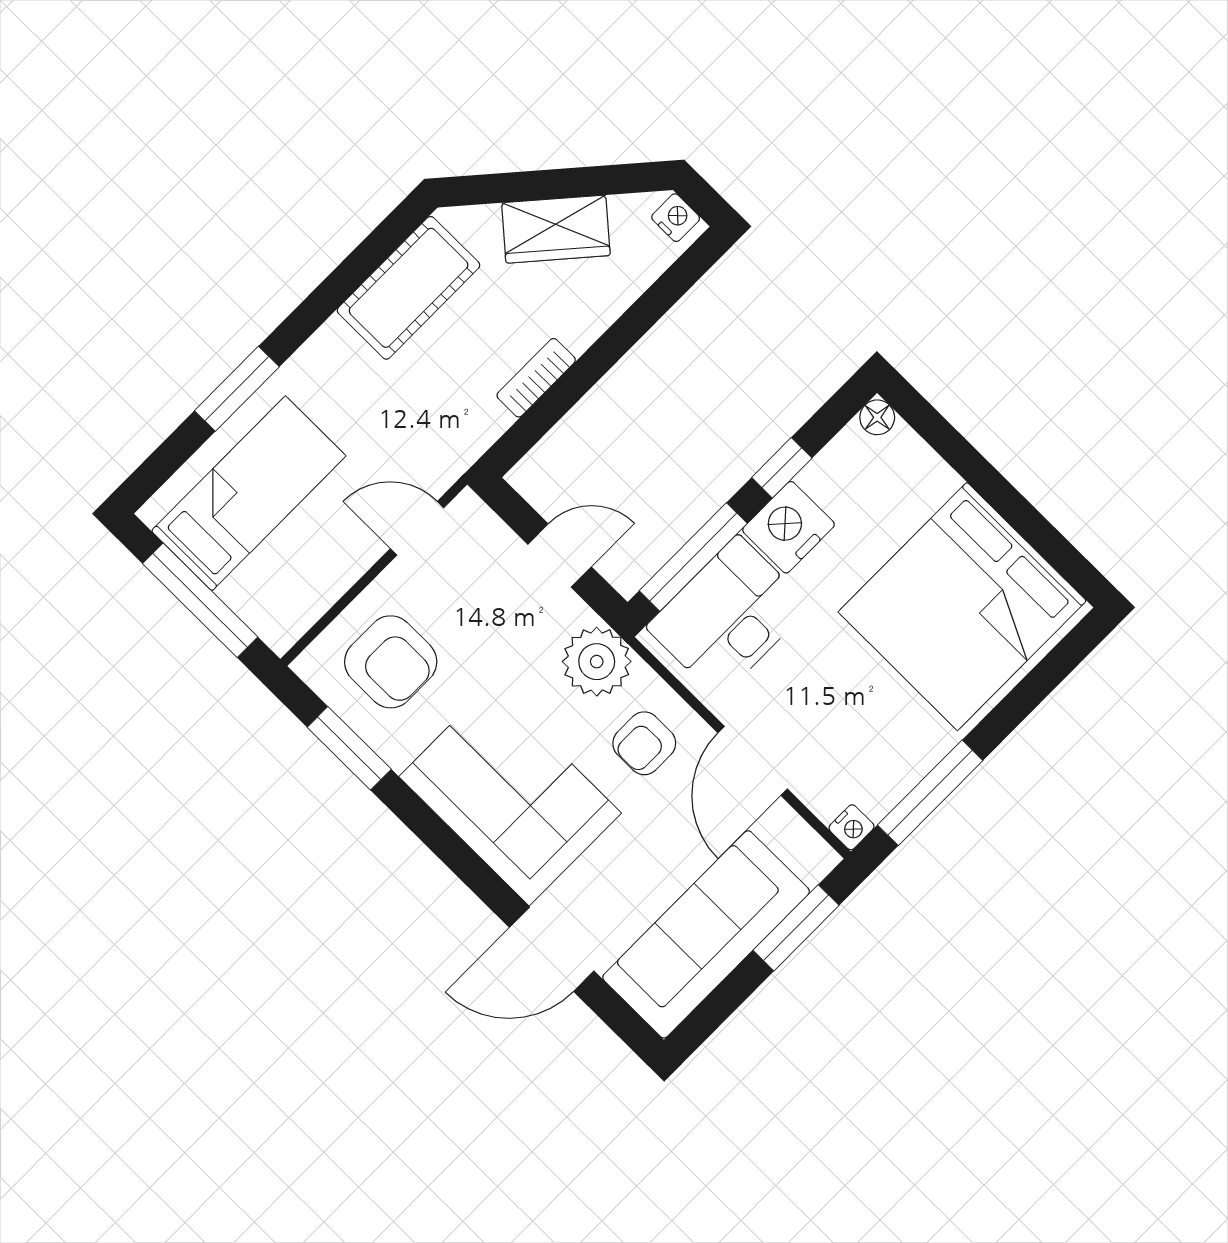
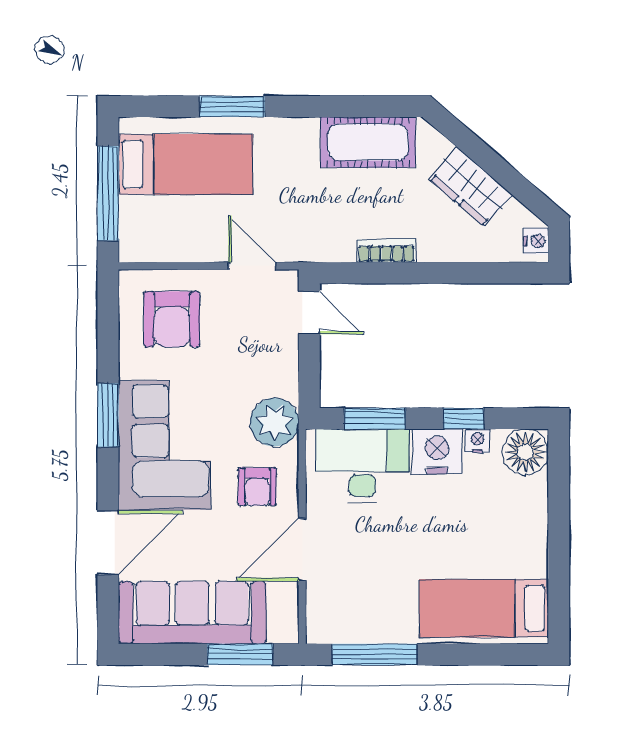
floor lamp: (877, 417) -> (525, 452), width x1.89, depth x1.89
door: (560, 556) -> (309, 313), moved
window: (693, 557) -> (375, 419), width x0.69
bed: (962, 606) -> (484, 608), width x0.49
armchair: (644, 743) -> (257, 487), turned -90
window: (349, 748) -> (108, 415), moved
nightstand: (852, 827) -> (477, 441), moved, turned 180
door: (552, 949) -> (108, 543), swing flipped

## Exercise description:
In the listing above, take the line containing "window: (349, 748) -> (108, 415), moved" as the start and write out every line through the last one exactly, with nothing added.

## Solution to the exercise:
window: (349, 748) -> (108, 415), moved
nightstand: (852, 827) -> (477, 441), moved, turned 180
door: (552, 949) -> (108, 543), swing flipped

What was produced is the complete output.